**Task directions**
Write out exactly the lines running from the line that includes "(281, 719) = (56, 273): pink" to the end of the data, both ends included, and nothing besides.

**Raw data**
>>>>>
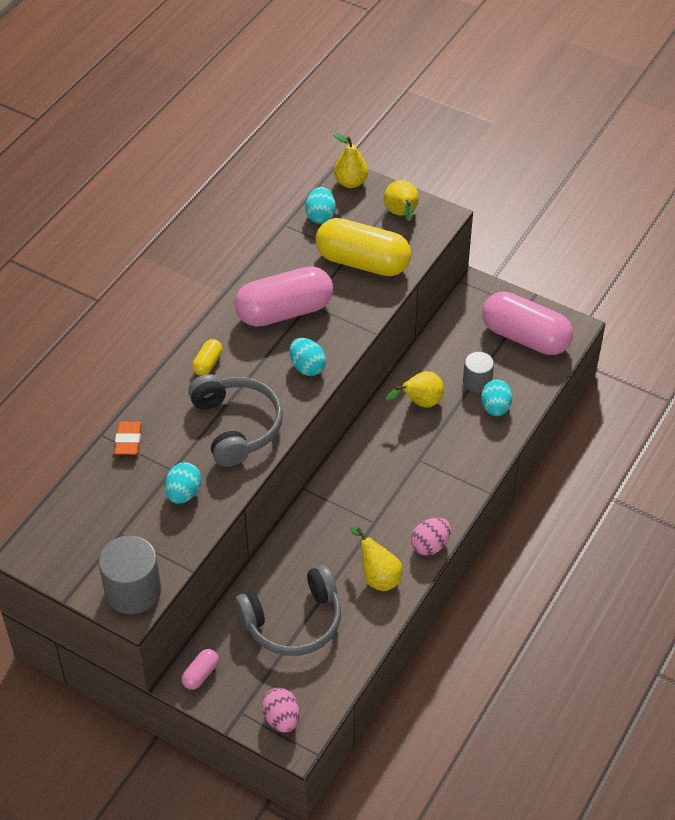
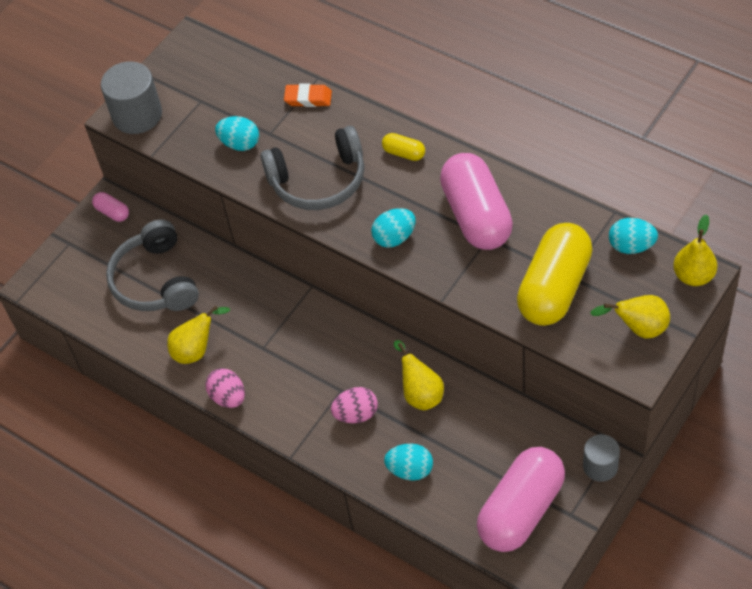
camera: 100 degrees right, 5 degrees up
(281, 719) = (56, 273): pink egg -> pink egg (356, 414)
(477, 381) = (451, 453): grey cylinder -> grey cylinder (600, 466)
<<<<<
**Result of this exercise**
(281, 719) = (56, 273): pink egg -> pink egg (356, 414)
(477, 381) = (451, 453): grey cylinder -> grey cylinder (600, 466)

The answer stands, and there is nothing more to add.